WORK INSTRUCTION:
As you work through the listing below, copy each line exactly and drop the images.
START DATA BLOCK
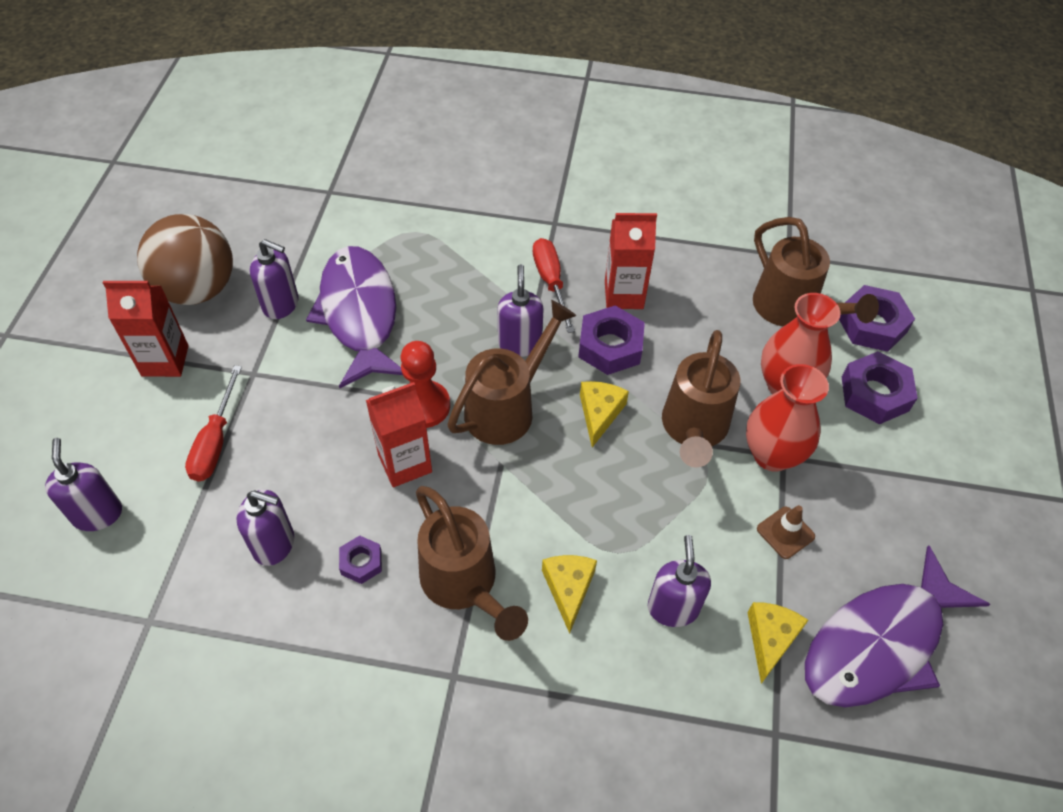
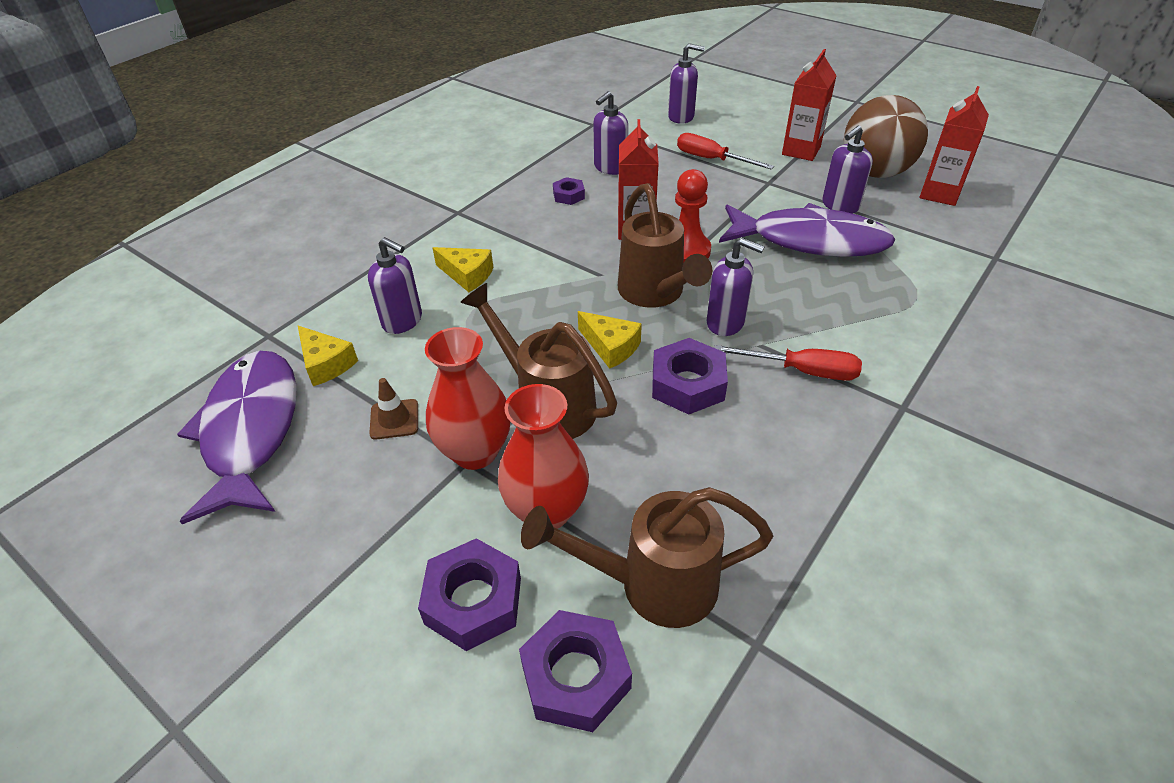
camera: 120 degrees right, 10 degrees down
brown watering can [416,486,528,641] -> none
red carton [605,213,657,309] -> red carton moved to [920,86,989,206]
END DATA BLOCK
ANSWER TO THE PROBLEM:
camera: 120 degrees right, 10 degrees down
brown watering can [416,486,528,641] -> none
red carton [605,213,657,309] -> red carton moved to [920,86,989,206]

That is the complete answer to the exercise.